• About this exercise:
The output has to be the full set of records, reproduced exactly, minus any picture.

• Data to use:

%%

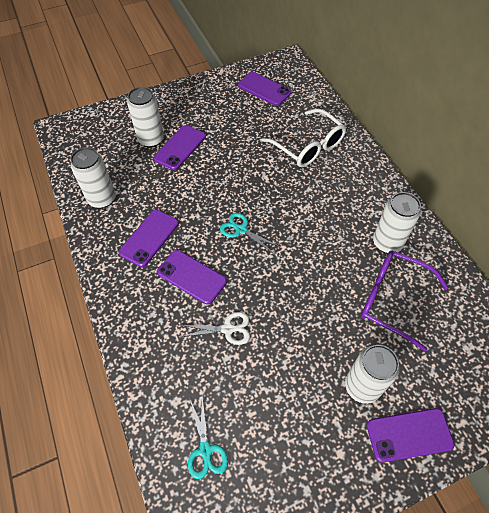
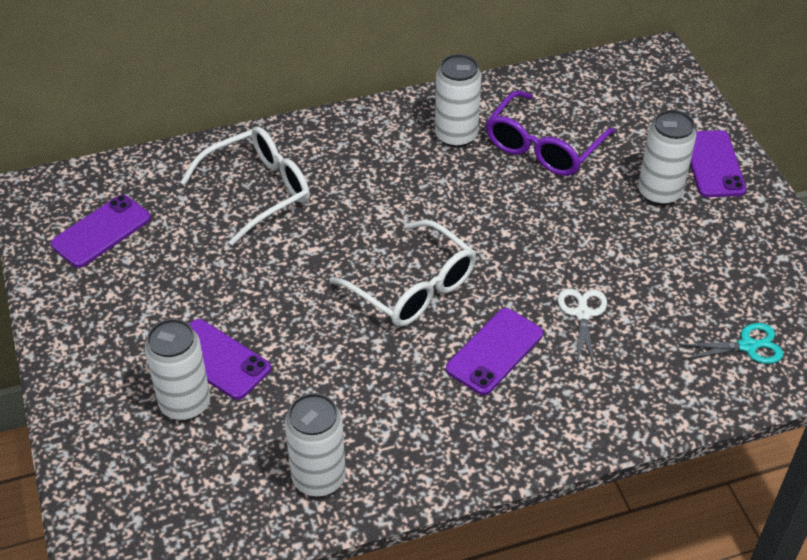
camera: 85 degrees left, 10 degrees down
(149, 238) = (415, 406): purple phone -> none
(240, 230) = (414, 288): turquoise scissors -> white glasses

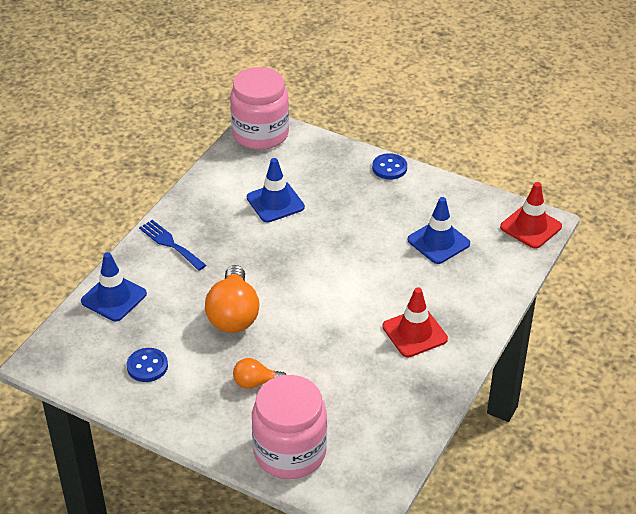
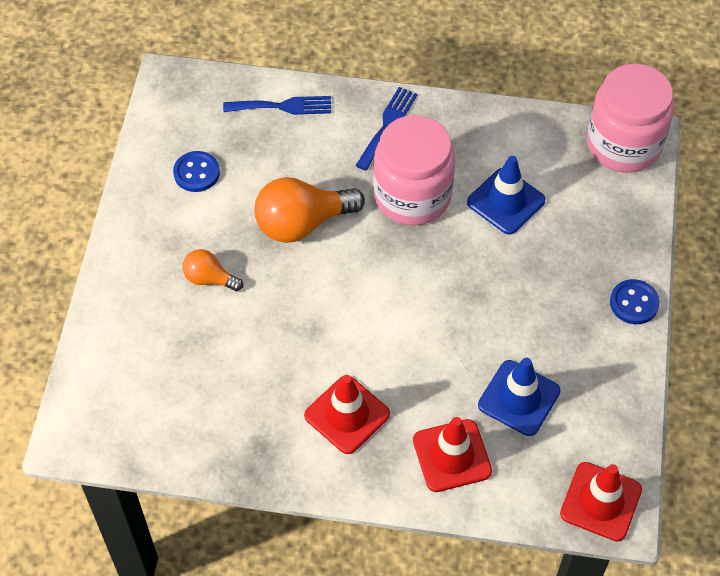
camera: 70 degrees right, 15 degrees up
(114, 298) = (283, 106): blue traffic cone -> blue fork
(256, 382) = (209, 278): orange light bulb -> orange light bulb turned 45 degrees counterclockwise
(290, 452) = (122, 343): pink jar -> pink jar (412, 196)
(470, 287) = (452, 456): none -> red traffic cone

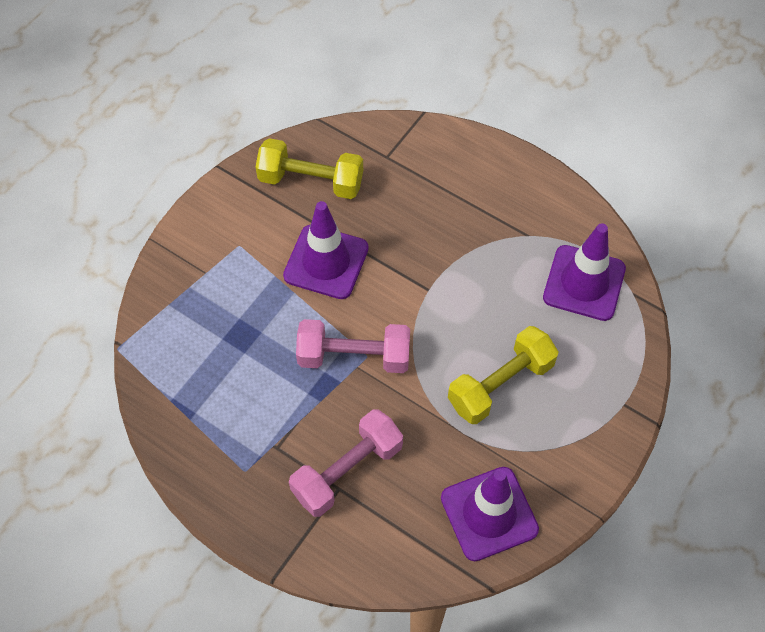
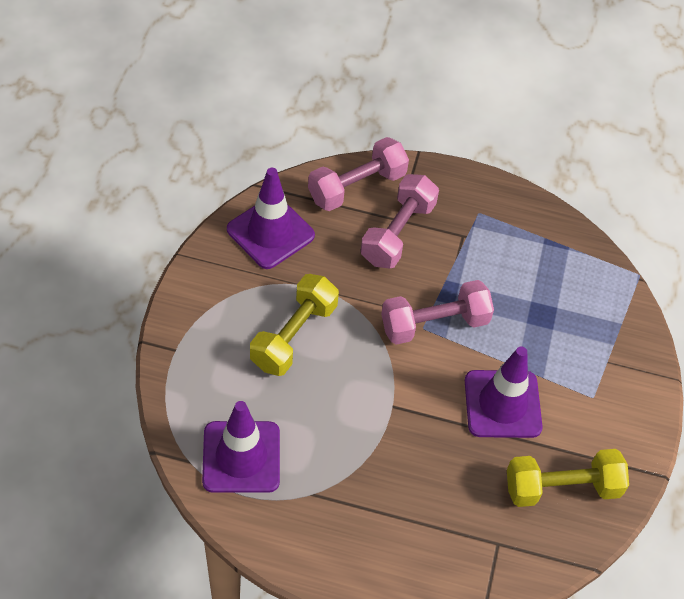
camera: 155 degrees right, 5 degrees down
(369, 547) = (357, 186): none -> pink dumbbell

%%

• Exercise solution:
camera: 85 degrees left, 10 degrees down
(149, 238) = (415, 406): purple phone -> none
(240, 230) = (414, 288): turquoise scissors -> white glasses

camera: 70 degrees right, 15 degrees up
(114, 298) = (283, 106): blue traffic cone -> blue fork
(256, 382) = (209, 278): orange light bulb -> orange light bulb turned 45 degrees counterclockwise
(290, 452) = (122, 343): pink jar -> pink jar (412, 196)
(470, 287) = (452, 456): none -> red traffic cone

camera: 155 degrees right, 5 degrees down
(369, 547) = (357, 186): none -> pink dumbbell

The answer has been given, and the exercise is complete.